**** Exercise materials ****

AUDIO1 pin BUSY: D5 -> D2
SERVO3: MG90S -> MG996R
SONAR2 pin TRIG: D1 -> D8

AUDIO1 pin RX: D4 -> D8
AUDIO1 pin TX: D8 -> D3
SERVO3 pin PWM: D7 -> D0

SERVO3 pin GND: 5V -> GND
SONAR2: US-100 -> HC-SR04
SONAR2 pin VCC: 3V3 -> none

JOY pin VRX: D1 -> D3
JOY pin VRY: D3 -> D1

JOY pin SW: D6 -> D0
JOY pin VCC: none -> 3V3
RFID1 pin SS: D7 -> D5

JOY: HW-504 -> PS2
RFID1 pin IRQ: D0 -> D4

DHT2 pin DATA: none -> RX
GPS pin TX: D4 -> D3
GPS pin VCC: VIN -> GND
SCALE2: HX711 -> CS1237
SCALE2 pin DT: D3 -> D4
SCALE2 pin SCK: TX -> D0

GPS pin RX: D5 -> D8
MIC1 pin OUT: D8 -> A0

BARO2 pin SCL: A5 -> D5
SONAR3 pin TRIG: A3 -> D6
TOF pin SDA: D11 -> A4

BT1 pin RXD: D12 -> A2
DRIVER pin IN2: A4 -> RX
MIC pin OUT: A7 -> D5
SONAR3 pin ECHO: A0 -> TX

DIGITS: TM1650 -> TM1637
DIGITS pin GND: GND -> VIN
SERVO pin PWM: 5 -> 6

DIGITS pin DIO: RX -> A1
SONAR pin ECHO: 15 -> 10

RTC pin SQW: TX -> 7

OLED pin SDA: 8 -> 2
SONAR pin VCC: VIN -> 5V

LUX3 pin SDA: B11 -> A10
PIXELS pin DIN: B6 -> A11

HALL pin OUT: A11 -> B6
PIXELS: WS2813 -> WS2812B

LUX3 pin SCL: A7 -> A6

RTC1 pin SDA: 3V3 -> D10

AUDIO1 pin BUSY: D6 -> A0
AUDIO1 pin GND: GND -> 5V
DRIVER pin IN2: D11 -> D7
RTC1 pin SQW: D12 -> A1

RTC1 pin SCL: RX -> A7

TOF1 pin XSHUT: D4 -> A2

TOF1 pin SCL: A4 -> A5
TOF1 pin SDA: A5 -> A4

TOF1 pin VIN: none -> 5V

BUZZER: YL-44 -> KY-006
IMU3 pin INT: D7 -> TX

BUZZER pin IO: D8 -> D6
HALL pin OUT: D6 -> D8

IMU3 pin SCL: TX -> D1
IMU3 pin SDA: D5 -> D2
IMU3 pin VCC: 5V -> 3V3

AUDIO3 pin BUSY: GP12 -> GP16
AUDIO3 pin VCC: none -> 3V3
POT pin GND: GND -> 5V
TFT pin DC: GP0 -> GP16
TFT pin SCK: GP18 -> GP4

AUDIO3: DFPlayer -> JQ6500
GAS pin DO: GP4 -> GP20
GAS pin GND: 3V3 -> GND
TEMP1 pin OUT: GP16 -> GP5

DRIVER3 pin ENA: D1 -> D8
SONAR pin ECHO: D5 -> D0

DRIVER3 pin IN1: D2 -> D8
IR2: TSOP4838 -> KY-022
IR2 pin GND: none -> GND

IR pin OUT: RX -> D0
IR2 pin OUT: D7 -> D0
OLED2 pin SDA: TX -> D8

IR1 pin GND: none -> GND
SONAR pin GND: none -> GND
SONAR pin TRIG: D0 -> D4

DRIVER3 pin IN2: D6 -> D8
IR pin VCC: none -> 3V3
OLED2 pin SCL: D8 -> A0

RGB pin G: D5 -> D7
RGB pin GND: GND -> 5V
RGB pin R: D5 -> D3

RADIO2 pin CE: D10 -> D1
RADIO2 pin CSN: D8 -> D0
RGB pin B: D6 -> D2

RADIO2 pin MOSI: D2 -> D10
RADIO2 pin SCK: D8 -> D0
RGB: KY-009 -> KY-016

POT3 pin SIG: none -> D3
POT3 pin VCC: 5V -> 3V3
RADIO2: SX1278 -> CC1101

****

== Problem to solve ==
Look over the entries for "ECHO", then copy every line that includes that string.

== Answer to the exercise ==
SONAR3 pin ECHO: A0 -> TX
SONAR pin ECHO: 15 -> 10
SONAR pin ECHO: D5 -> D0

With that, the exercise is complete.